■ Information given:
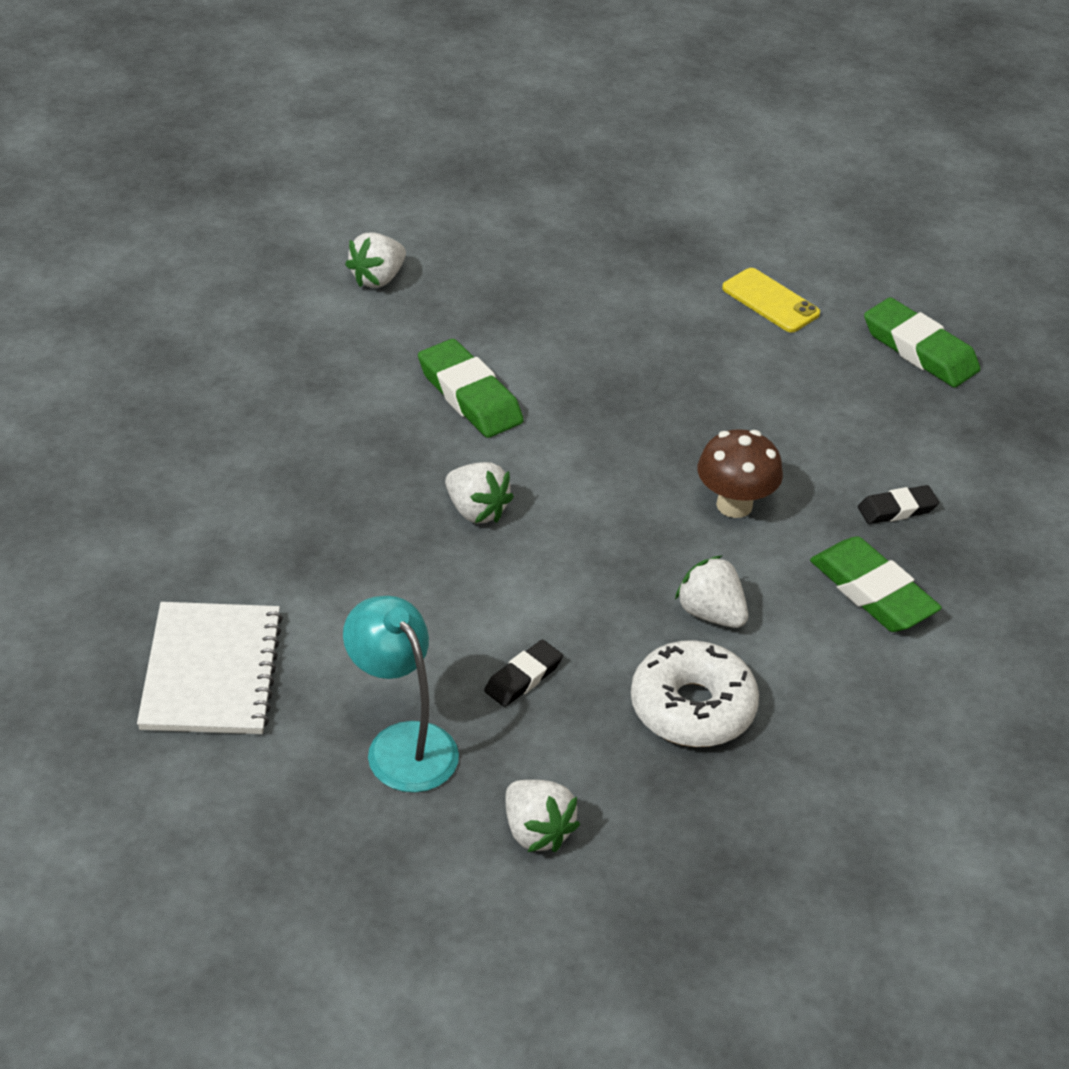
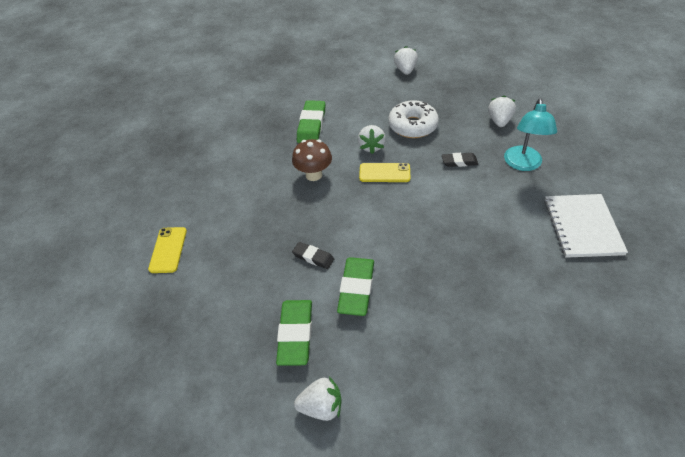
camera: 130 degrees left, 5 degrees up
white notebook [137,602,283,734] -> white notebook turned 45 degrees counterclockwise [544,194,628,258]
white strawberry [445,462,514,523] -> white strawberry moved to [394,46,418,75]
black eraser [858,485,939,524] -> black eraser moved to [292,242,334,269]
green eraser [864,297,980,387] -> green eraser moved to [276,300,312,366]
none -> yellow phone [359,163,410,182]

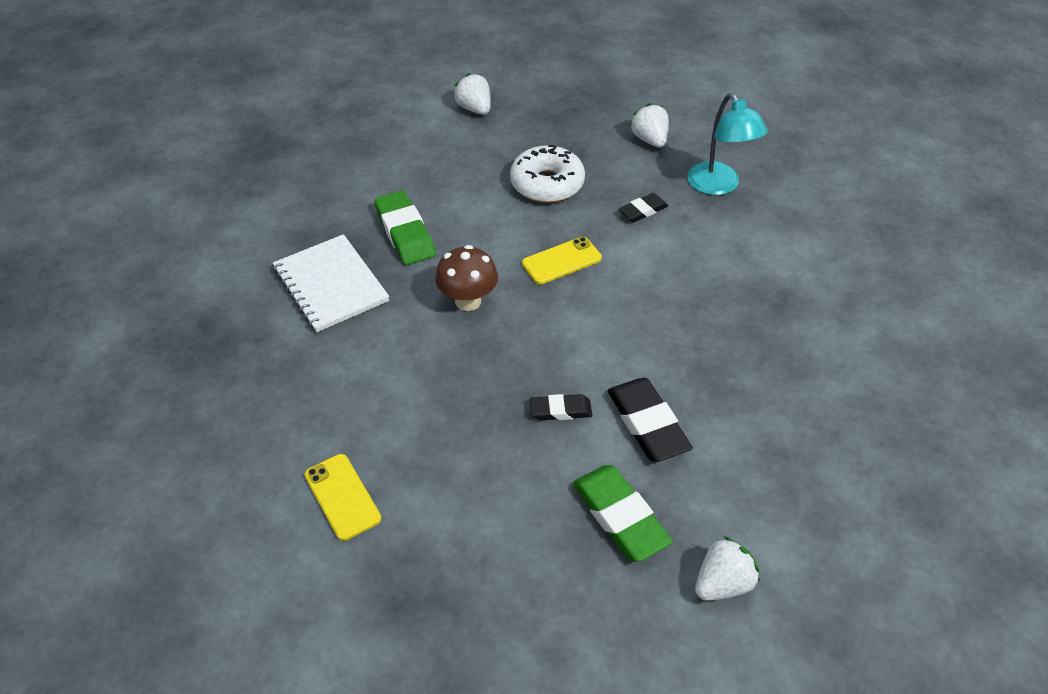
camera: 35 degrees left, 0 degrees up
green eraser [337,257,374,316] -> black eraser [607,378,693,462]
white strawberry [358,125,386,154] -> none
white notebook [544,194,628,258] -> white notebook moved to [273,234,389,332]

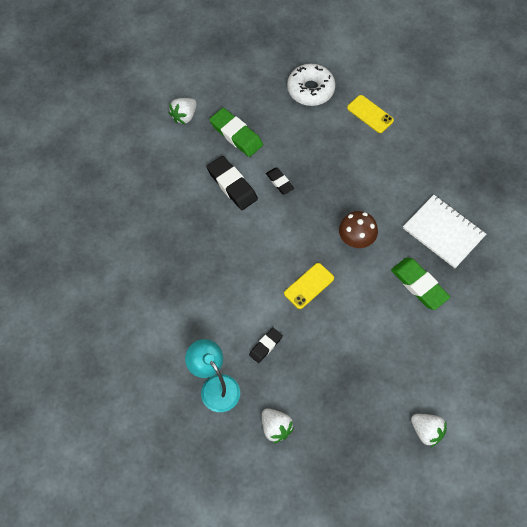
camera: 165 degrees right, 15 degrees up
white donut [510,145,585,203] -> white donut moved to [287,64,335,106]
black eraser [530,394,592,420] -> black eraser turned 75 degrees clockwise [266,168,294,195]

■ Exercise prompt:
The answer is the lines of the material above, from the one containing "white notebook [137,602,283,734]" down to the one containing "white donut [510,145,585,203]", given exactly and without images.

■ Solution to this task:
white notebook [137,602,283,734] -> white notebook turned 45 degrees counterclockwise [544,194,628,258]
white strawberry [445,462,514,523] -> white strawberry moved to [394,46,418,75]
black eraser [858,485,939,524] -> black eraser moved to [292,242,334,269]
green eraser [864,297,980,387] -> green eraser moved to [276,300,312,366]
none -> yellow phone [359,163,410,182]

camera: 35 degrees left, 0 degrees up
green eraser [337,257,374,316] -> black eraser [607,378,693,462]
white strawberry [358,125,386,154] -> none
white notebook [544,194,628,258] -> white notebook moved to [273,234,389,332]

camera: 165 degrees right, 15 degrees up
white donut [510,145,585,203] -> white donut moved to [287,64,335,106]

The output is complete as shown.